**Task instructions**.
Where the string "board" appears in a line of the data, show that line.

**Given information**.

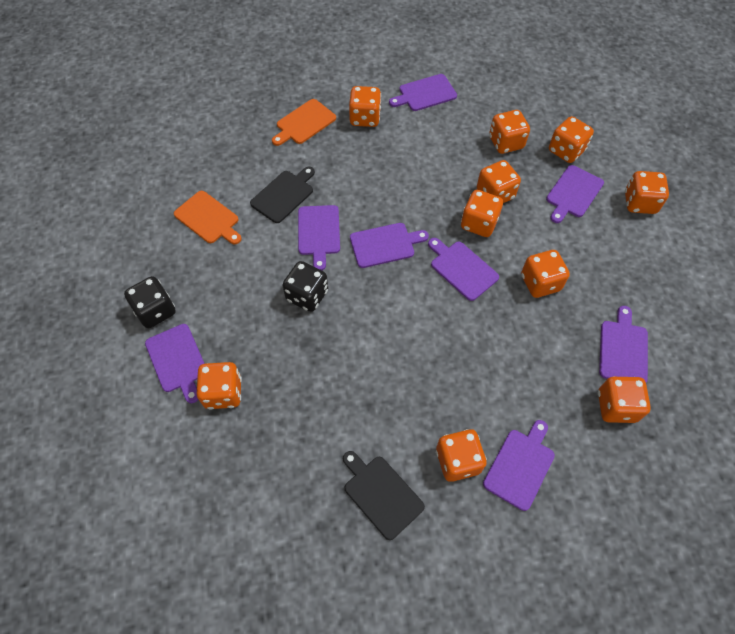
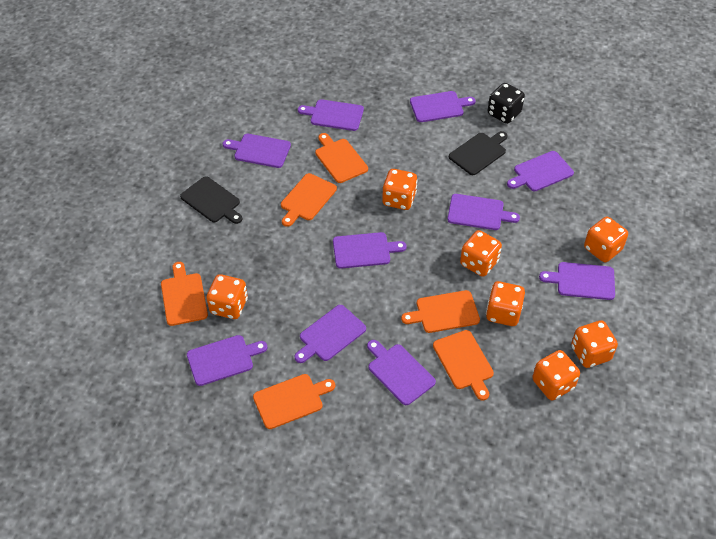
black dice: 2 -> 1
orange cutting board: 2 -> 6
orange dice: 10 -> 7
purple cutting board: 8 -> 10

**Reply to the task**.
orange cutting board: 2 -> 6
purple cutting board: 8 -> 10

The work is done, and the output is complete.